INSTRUCTIONS TO FOLLOW. Of the material below, the lines to be retyped are those from the line containing "The second view lost the beignet (rouge)" through the line containing "The second view gained the beignet", inclusive; reproduce them exactly.

START ENTRIES SUPPLIED

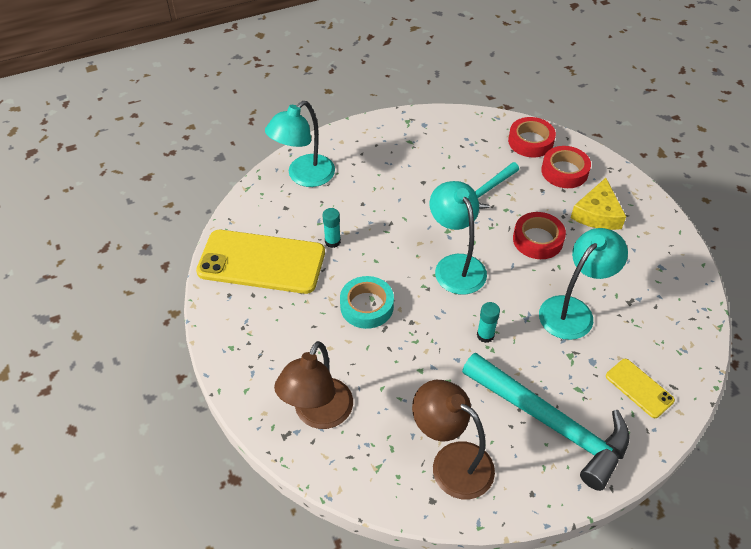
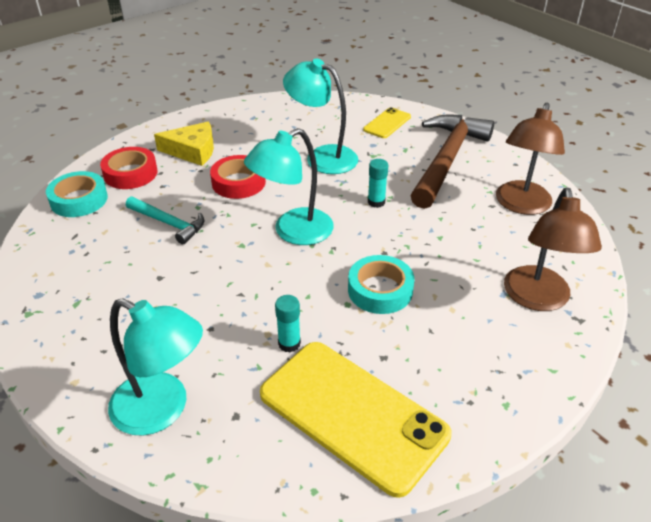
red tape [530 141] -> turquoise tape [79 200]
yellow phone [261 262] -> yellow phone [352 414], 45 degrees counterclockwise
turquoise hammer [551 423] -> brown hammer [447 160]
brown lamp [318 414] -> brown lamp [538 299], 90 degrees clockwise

END ENTRIES SUPPLIED
START ENTRIES SUPPLIED

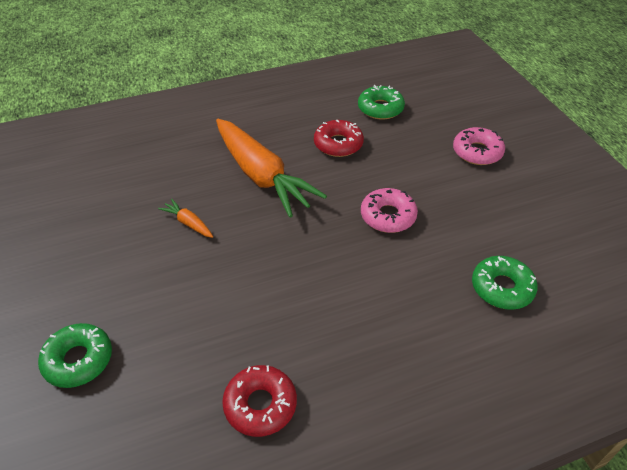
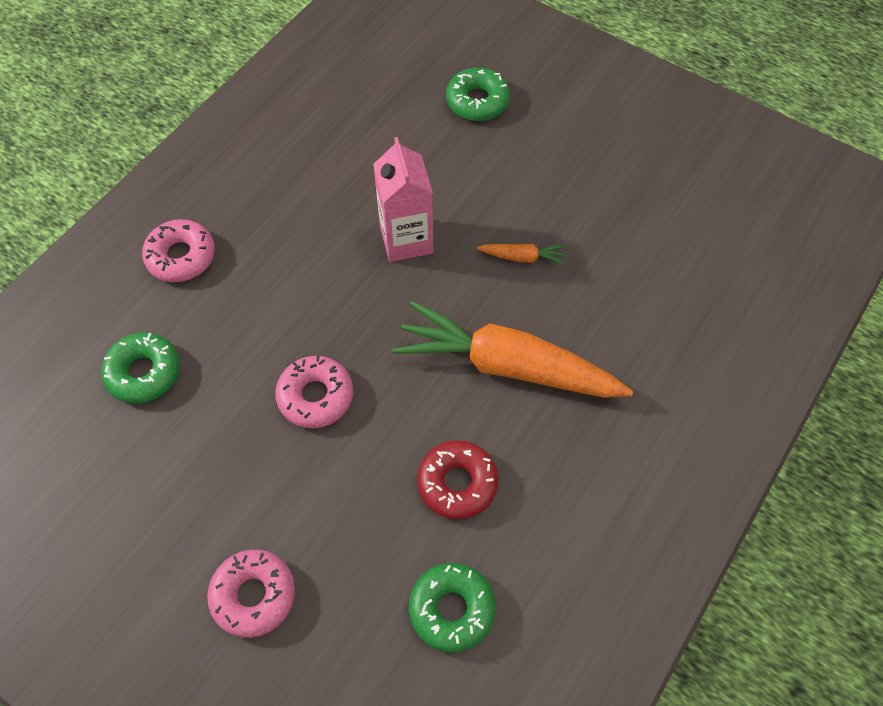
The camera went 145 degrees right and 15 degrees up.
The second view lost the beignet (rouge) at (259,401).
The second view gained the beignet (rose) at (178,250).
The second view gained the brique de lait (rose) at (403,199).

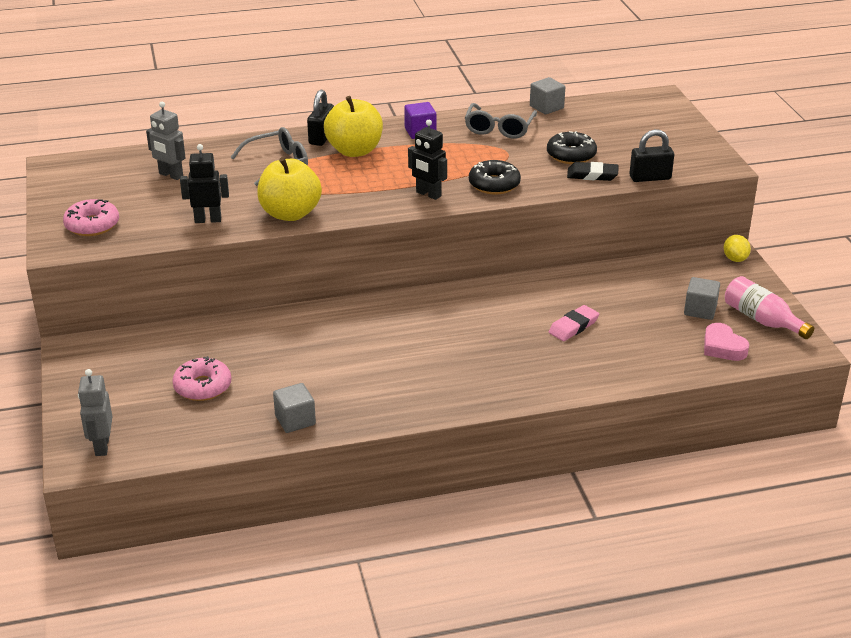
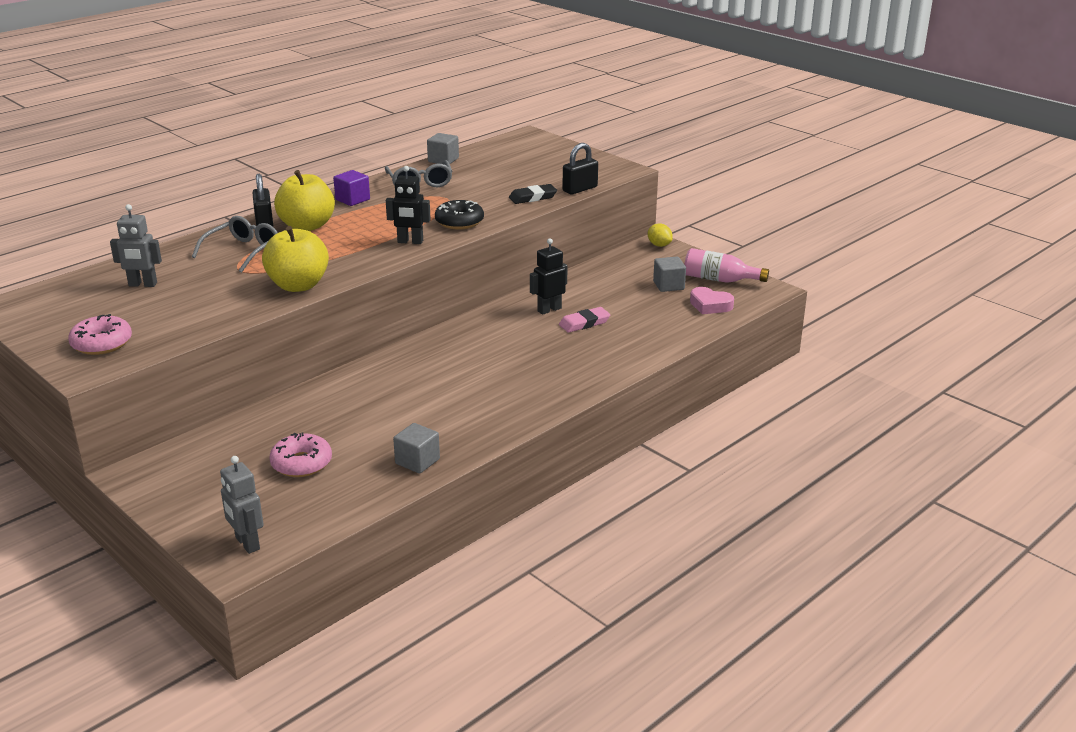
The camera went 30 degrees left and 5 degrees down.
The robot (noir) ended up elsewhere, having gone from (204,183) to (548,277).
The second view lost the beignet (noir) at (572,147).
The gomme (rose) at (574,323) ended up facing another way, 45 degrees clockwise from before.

END ENTRIES SUPPLIED

SOLUTION TO THE EXERCISE.
The second view lost the beignet (rouge) at (259,401).
The second view gained the beignet (rose) at (178,250).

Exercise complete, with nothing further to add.